- PROBLEM TO SOLVE -
Leaving out all images, return the entries below exactly.

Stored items
▼▼▼
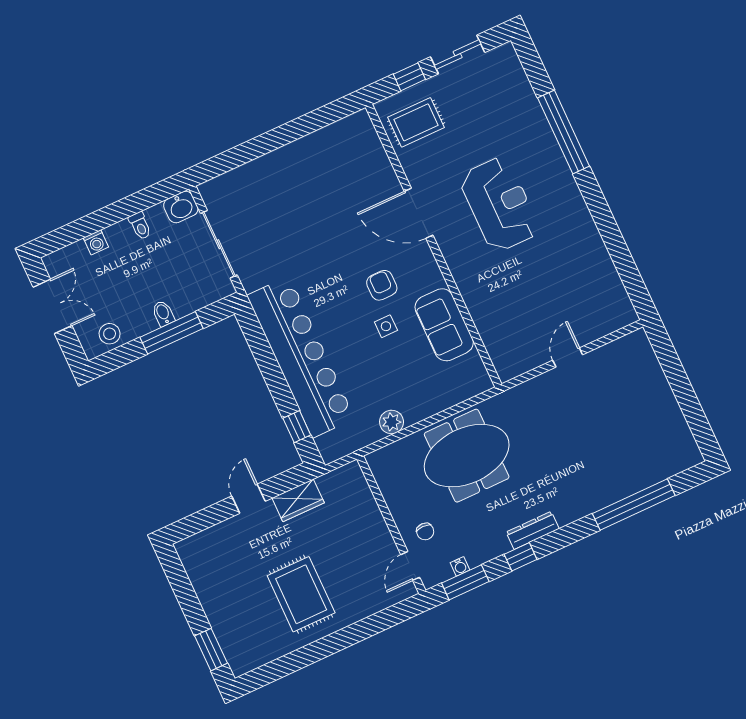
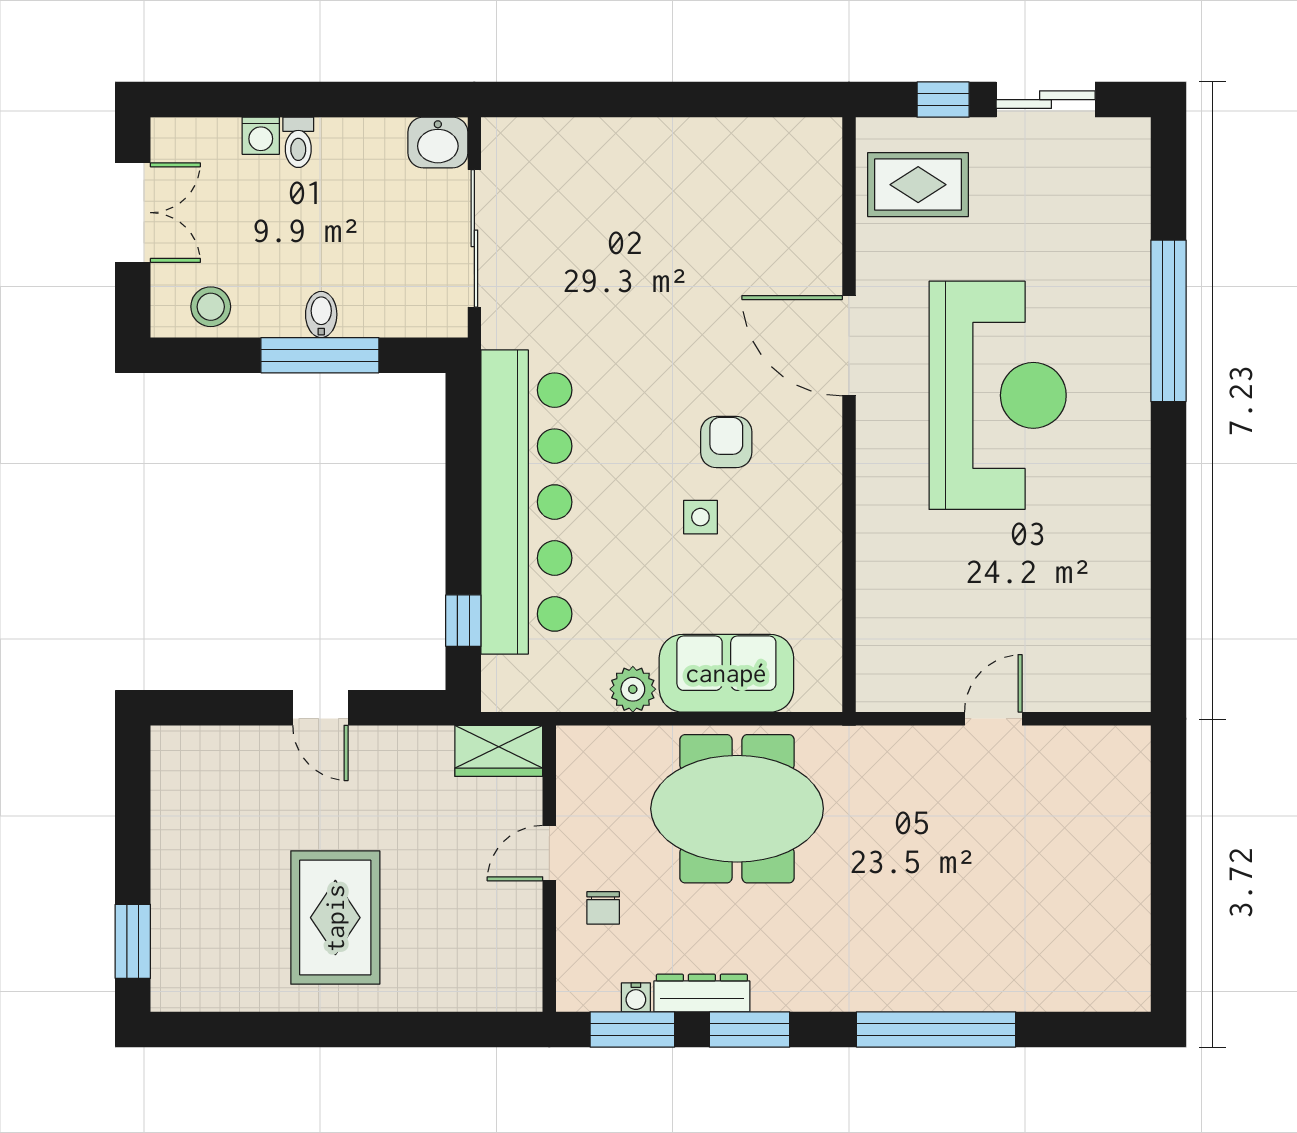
reception desk: (499, 204) -> (998, 395), width x1.36, depth x1.30
toilet: (140, 226) -> (298, 142), moved
sofa: (444, 325) -> (726, 673), moved, turned 90
door: (248, 499) -> (320, 708), swing flipped
wardrobe: (298, 500) -> (499, 751), moved
window: (634, 504) -> (936, 1029), moved
dresser: (533, 530) -> (702, 993), moved
window: (521, 557) -> (750, 1029), width x1.50
door: (410, 566) -> (549, 853), moved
▲▲▲
- ANSWER -
reception desk: (499, 204) -> (998, 395), width x1.36, depth x1.30
toilet: (140, 226) -> (298, 142), moved
sofa: (444, 325) -> (726, 673), moved, turned 90
door: (248, 499) -> (320, 708), swing flipped
wardrobe: (298, 500) -> (499, 751), moved
window: (634, 504) -> (936, 1029), moved
dresser: (533, 530) -> (702, 993), moved
window: (521, 557) -> (750, 1029), width x1.50
door: (410, 566) -> (549, 853), moved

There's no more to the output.